_BRIEF_
Identify and copy all lines of the material where the string "green" is found.

_SOURCE RECORDS_

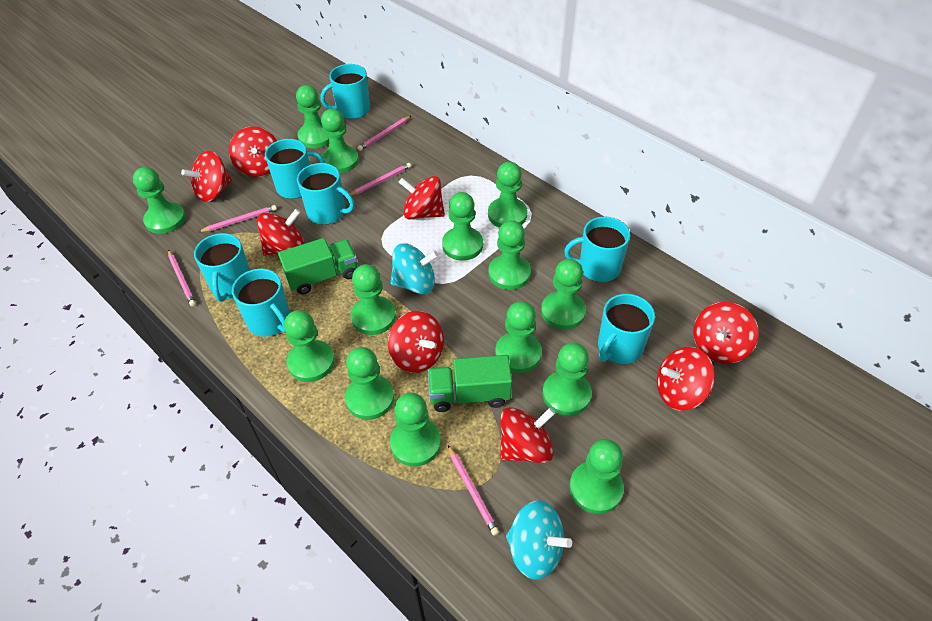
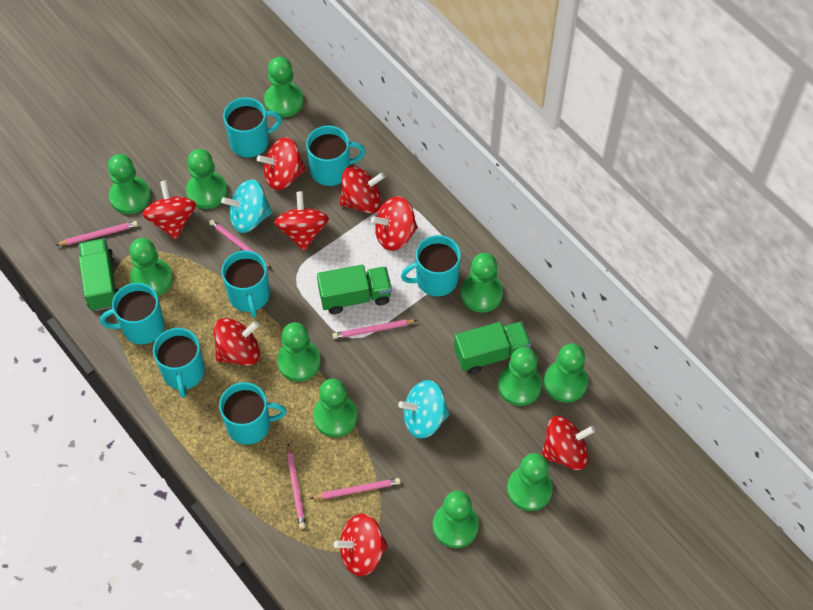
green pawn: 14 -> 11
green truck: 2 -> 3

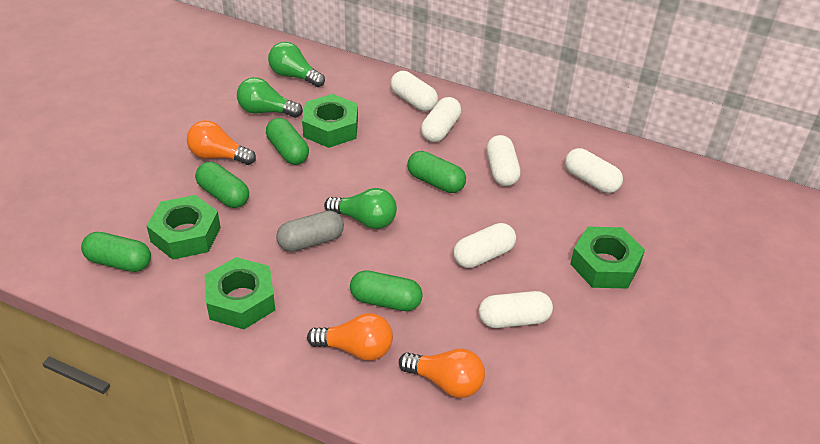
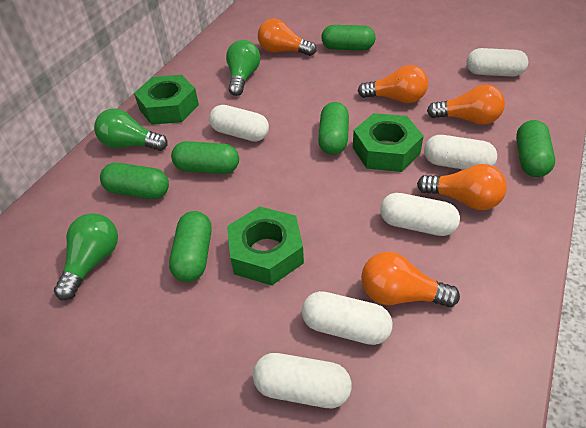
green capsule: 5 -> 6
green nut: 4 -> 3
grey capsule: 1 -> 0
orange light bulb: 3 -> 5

_TASK RESULT_
green pawn: 14 -> 11
green truck: 2 -> 3
green capsule: 5 -> 6
green nut: 4 -> 3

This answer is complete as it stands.